■ YOUR OBJECTIVE
Count up the lines of the data below that contain the string "down", then give only the total.

■ DATASET
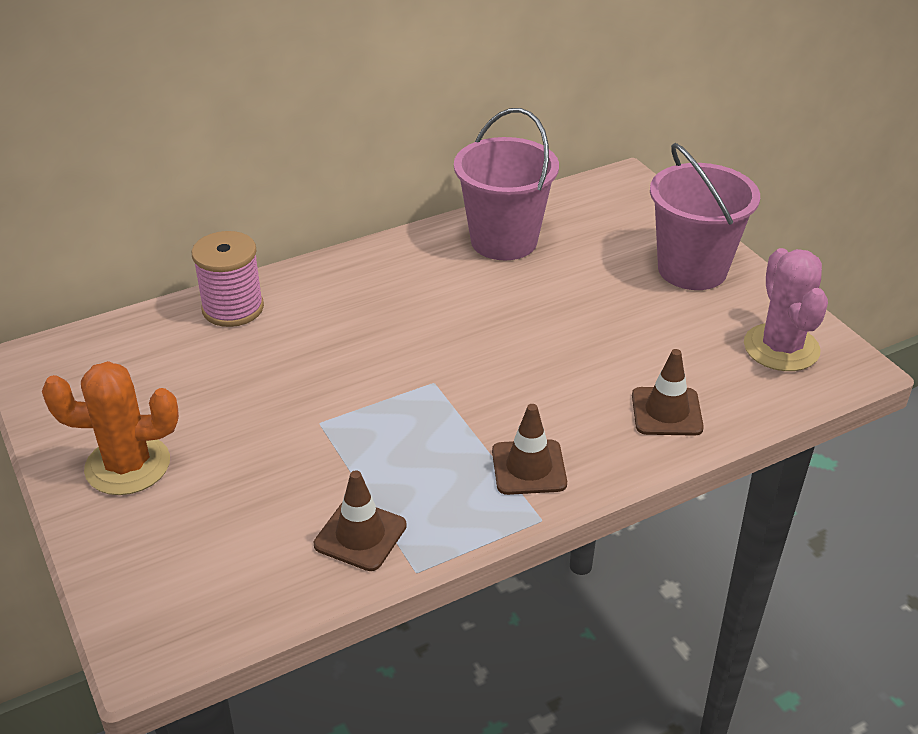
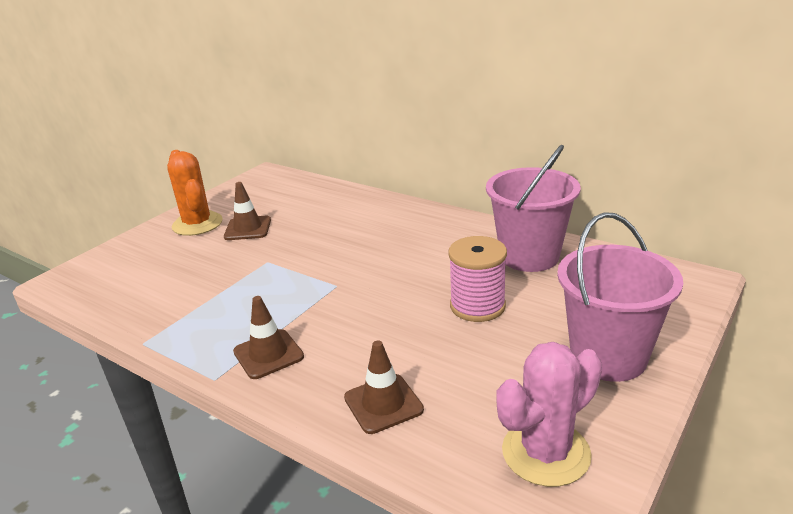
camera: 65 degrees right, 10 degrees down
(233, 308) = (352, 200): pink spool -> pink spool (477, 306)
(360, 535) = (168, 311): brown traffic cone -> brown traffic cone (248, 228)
...
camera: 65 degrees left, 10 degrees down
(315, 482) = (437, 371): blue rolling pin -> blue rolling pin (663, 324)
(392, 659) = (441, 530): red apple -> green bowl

■ FINAL ANSWER
2